Source data |
-------

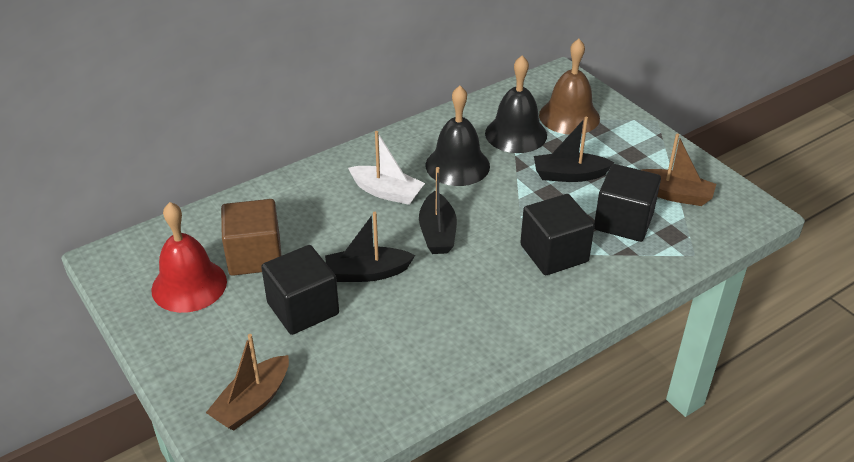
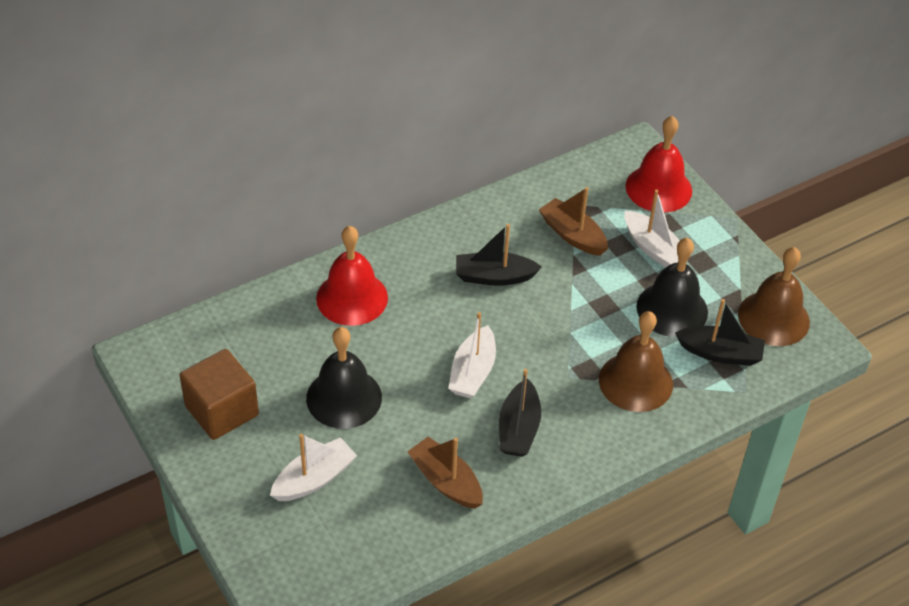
black cube: [261,245,339,335] [520,194,595,275] [594,164,661,242] = 3 -> none = 0
brown bell: [539,39,600,135] = 1 -> [599,311,673,412] [738,247,810,346] = 2
red bell: [151,202,227,313] = 1 -> [316,226,388,326] [626,116,692,213] = 2
white boat: [348,131,425,205] = 1 -> [270,434,357,501] [448,312,496,398] [624,190,680,268] = 3

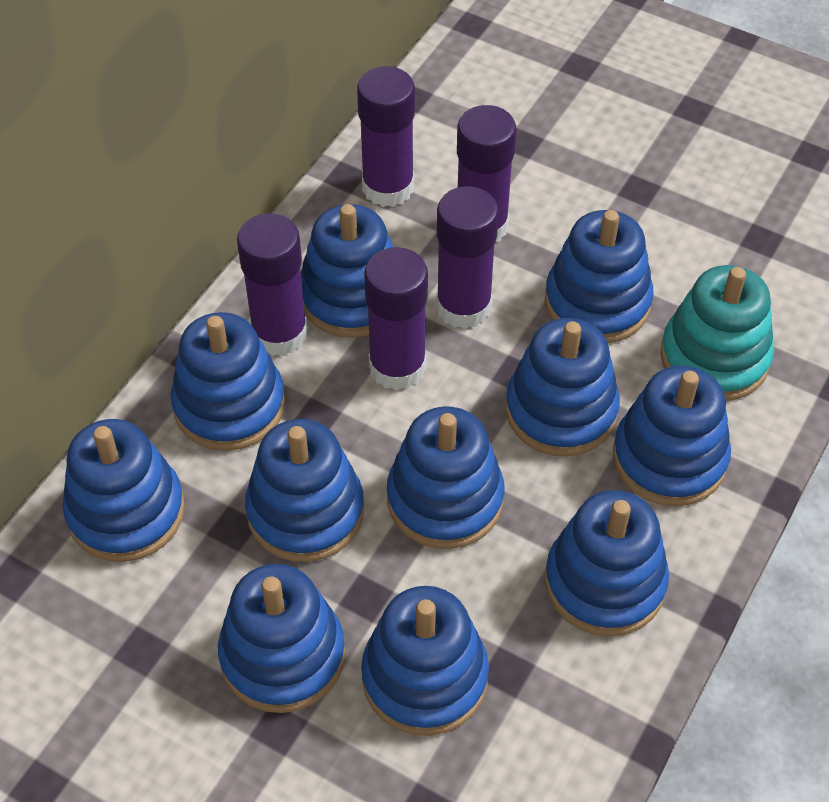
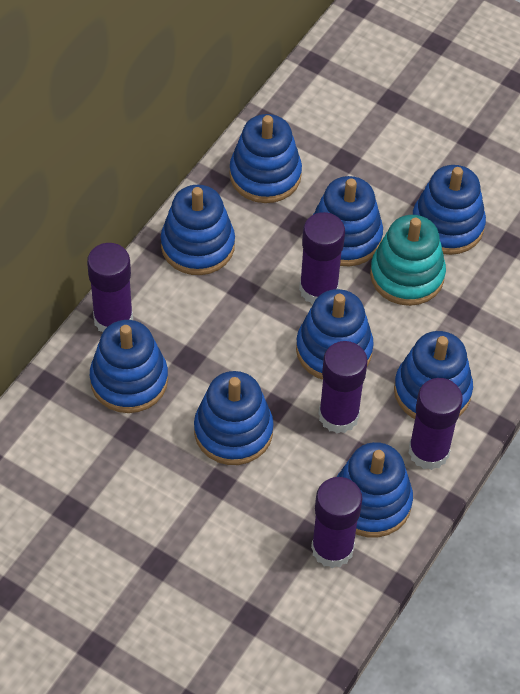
blue stacking toy: [63,419,185,562] [171,312,285,451] [218,564,345,713] [245,419,364,562] [301,204,393,338] [361,586,489,736] [387,406,504,549] [506,318,620,457] [545,210,654,343] [545,490,669,637] [613,366,731,506] = 11 -> [90,320,168,413] [161,185,235,275] [194,371,274,465] [230,114,302,203] [296,289,374,380] [313,176,383,266] [337,442,413,537] [394,331,473,419] [413,165,486,255] = 9

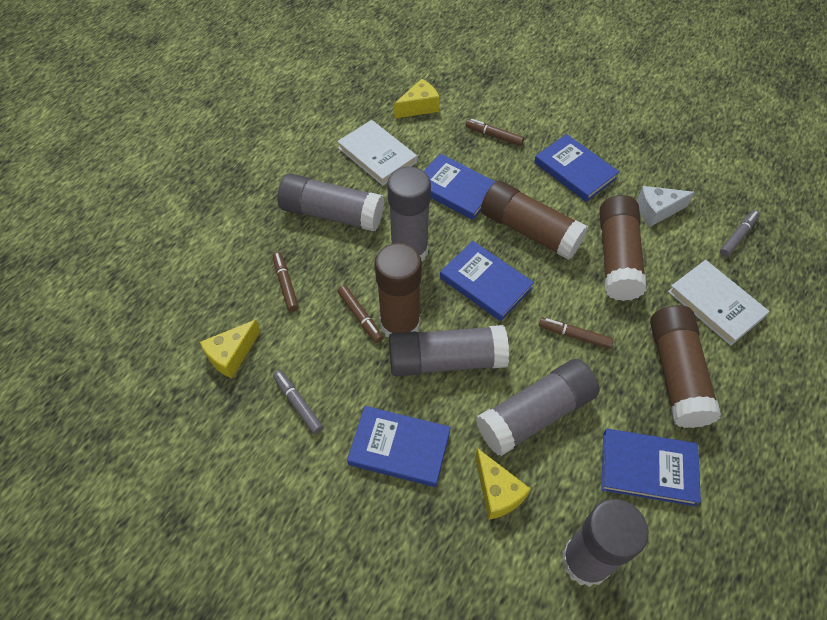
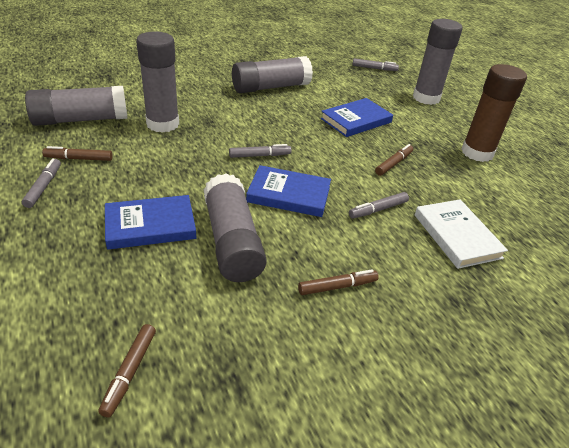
blue book: [347,406,451,487] [424,154,495,220] [440,241,534,321] [534,134,619,202] [601,429,701,507] = 5 -> [105,195,196,250] [246,165,331,217] [321,98,393,137] = 3
brown glue stick: [375,243,422,337] [481,181,588,260] [599,195,647,301] [650,305,721,428] = 4 -> [461,64,527,162] = 1
grey marker: [273,370,323,434] [720,210,760,257] = 2 -> [22,159,61,208] [229,144,292,158] [349,192,409,219] [352,58,399,71] = 4
white book: [337,120,417,186] [668,260,770,346] = 2 -> [415,199,508,269] = 1
white cheese: [637,186,695,227] = 1 -> none = 0
yellow cheese: [200,320,261,379] [394,79,440,119] [475,448,531,520] = 3 -> none = 0

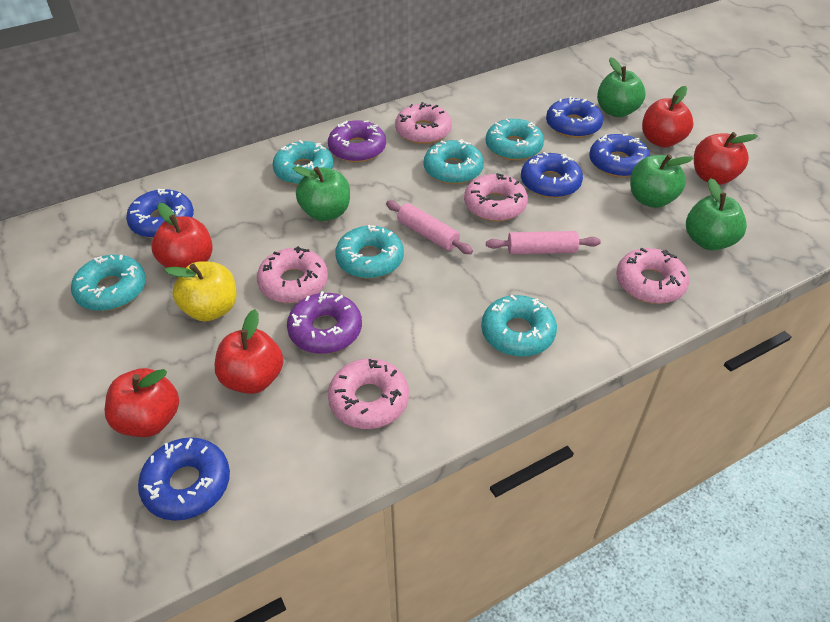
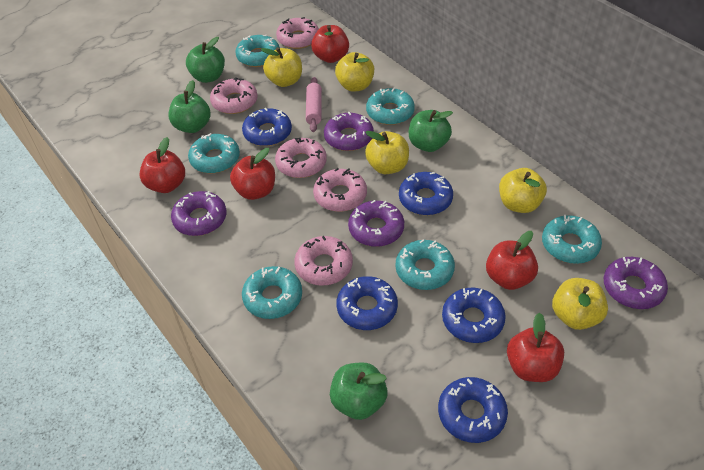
pink rolling pin: [386,200,473,254] [486,231,601,254] = 2 -> [306,77,322,132] = 1
purple donut: [287,291,362,354] [328,120,386,162] = 2 -> [171,191,226,236] [324,112,374,151] [348,200,404,247] [604,257,668,309] = 4
yellow apple: [165,261,237,321] = 1 -> [261,47,302,87] [335,52,374,92] [365,131,409,174] [499,168,547,213] [552,278,608,330] = 5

-------

Problem to solve | From the first line to the last, repeat the listing exactly and skip its images.

Written answer |
black cube: [261,245,339,335] [520,194,595,275] [594,164,661,242] = 3 -> none = 0
brown bell: [539,39,600,135] = 1 -> [599,311,673,412] [738,247,810,346] = 2
red bell: [151,202,227,313] = 1 -> [316,226,388,326] [626,116,692,213] = 2
white boat: [348,131,425,205] = 1 -> [270,434,357,501] [448,312,496,398] [624,190,680,268] = 3

blue stacking toy: [63,419,185,562] [171,312,285,451] [218,564,345,713] [245,419,364,562] [301,204,393,338] [361,586,489,736] [387,406,504,549] [506,318,620,457] [545,210,654,343] [545,490,669,637] [613,366,731,506] = 11 -> [90,320,168,413] [161,185,235,275] [194,371,274,465] [230,114,302,203] [296,289,374,380] [313,176,383,266] [337,442,413,537] [394,331,473,419] [413,165,486,255] = 9

blue book: [347,406,451,487] [424,154,495,220] [440,241,534,321] [534,134,619,202] [601,429,701,507] = 5 -> [105,195,196,250] [246,165,331,217] [321,98,393,137] = 3
brown glue stick: [375,243,422,337] [481,181,588,260] [599,195,647,301] [650,305,721,428] = 4 -> [461,64,527,162] = 1
grey marker: [273,370,323,434] [720,210,760,257] = 2 -> [22,159,61,208] [229,144,292,158] [349,192,409,219] [352,58,399,71] = 4
white book: [337,120,417,186] [668,260,770,346] = 2 -> [415,199,508,269] = 1
white cheese: [637,186,695,227] = 1 -> none = 0
yellow cheese: [200,320,261,379] [394,79,440,119] [475,448,531,520] = 3 -> none = 0

pink rolling pin: [386,200,473,254] [486,231,601,254] = 2 -> [306,77,322,132] = 1
purple donut: [287,291,362,354] [328,120,386,162] = 2 -> [171,191,226,236] [324,112,374,151] [348,200,404,247] [604,257,668,309] = 4
yellow apple: [165,261,237,321] = 1 -> [261,47,302,87] [335,52,374,92] [365,131,409,174] [499,168,547,213] [552,278,608,330] = 5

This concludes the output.